Supplied entries
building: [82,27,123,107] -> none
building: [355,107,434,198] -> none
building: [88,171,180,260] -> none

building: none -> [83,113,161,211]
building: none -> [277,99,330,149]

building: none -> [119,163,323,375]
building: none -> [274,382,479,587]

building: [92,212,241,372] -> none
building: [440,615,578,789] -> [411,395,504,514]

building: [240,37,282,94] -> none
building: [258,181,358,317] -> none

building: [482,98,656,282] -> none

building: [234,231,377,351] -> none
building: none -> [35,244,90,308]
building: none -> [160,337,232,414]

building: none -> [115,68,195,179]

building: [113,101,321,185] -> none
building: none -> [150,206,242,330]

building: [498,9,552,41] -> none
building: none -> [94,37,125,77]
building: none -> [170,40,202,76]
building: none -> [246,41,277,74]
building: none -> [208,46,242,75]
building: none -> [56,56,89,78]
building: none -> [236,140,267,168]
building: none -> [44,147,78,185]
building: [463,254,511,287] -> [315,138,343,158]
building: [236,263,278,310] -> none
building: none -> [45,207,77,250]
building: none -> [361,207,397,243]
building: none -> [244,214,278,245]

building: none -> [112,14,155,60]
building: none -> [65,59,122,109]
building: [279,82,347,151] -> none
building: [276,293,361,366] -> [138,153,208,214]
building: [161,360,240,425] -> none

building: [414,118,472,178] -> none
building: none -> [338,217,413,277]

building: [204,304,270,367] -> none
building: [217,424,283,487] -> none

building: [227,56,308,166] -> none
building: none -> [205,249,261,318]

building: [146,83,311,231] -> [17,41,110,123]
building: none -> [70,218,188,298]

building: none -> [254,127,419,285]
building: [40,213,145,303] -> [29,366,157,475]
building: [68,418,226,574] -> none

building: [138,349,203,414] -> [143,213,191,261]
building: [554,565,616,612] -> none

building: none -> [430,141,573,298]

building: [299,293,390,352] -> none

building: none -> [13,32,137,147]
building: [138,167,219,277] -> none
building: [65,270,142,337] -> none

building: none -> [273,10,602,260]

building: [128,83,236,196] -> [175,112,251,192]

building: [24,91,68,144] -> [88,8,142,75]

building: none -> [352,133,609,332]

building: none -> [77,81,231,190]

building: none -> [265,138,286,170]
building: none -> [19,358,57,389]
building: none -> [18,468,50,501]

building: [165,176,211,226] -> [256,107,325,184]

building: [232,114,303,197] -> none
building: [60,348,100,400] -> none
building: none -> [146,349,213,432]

Task to carry out
Type out the whole listing once more, exactly as written.

Result of this task
building: [82,27,123,107] -> none
building: [355,107,434,198] -> none
building: [88,171,180,260] -> none

building: none -> [83,113,161,211]
building: none -> [277,99,330,149]

building: none -> [119,163,323,375]
building: none -> [274,382,479,587]

building: [92,212,241,372] -> none
building: [440,615,578,789] -> [411,395,504,514]

building: [240,37,282,94] -> none
building: [258,181,358,317] -> none

building: [482,98,656,282] -> none

building: [234,231,377,351] -> none
building: none -> [35,244,90,308]
building: none -> [160,337,232,414]

building: none -> [115,68,195,179]

building: [113,101,321,185] -> none
building: none -> [150,206,242,330]

building: [498,9,552,41] -> none
building: none -> [94,37,125,77]
building: none -> [170,40,202,76]
building: none -> [246,41,277,74]
building: none -> [208,46,242,75]
building: none -> [56,56,89,78]
building: none -> [236,140,267,168]
building: none -> [44,147,78,185]
building: [463,254,511,287] -> [315,138,343,158]
building: [236,263,278,310] -> none
building: none -> [45,207,77,250]
building: none -> [361,207,397,243]
building: none -> [244,214,278,245]

building: none -> [112,14,155,60]
building: none -> [65,59,122,109]
building: [279,82,347,151] -> none
building: [276,293,361,366] -> [138,153,208,214]
building: [161,360,240,425] -> none

building: [414,118,472,178] -> none
building: none -> [338,217,413,277]

building: [204,304,270,367] -> none
building: [217,424,283,487] -> none

building: [227,56,308,166] -> none
building: none -> [205,249,261,318]

building: [146,83,311,231] -> [17,41,110,123]
building: none -> [70,218,188,298]

building: none -> [254,127,419,285]
building: [40,213,145,303] -> [29,366,157,475]
building: [68,418,226,574] -> none

building: [138,349,203,414] -> [143,213,191,261]
building: [554,565,616,612] -> none

building: none -> [430,141,573,298]

building: [299,293,390,352] -> none

building: none -> [13,32,137,147]
building: [138,167,219,277] -> none
building: [65,270,142,337] -> none

building: none -> [273,10,602,260]

building: [128,83,236,196] -> [175,112,251,192]

building: [24,91,68,144] -> [88,8,142,75]

building: none -> [352,133,609,332]

building: none -> [77,81,231,190]

building: none -> [265,138,286,170]
building: none -> [19,358,57,389]
building: none -> [18,468,50,501]

building: [165,176,211,226] -> [256,107,325,184]

building: [232,114,303,197] -> none
building: [60,348,100,400] -> none
building: none -> [146,349,213,432]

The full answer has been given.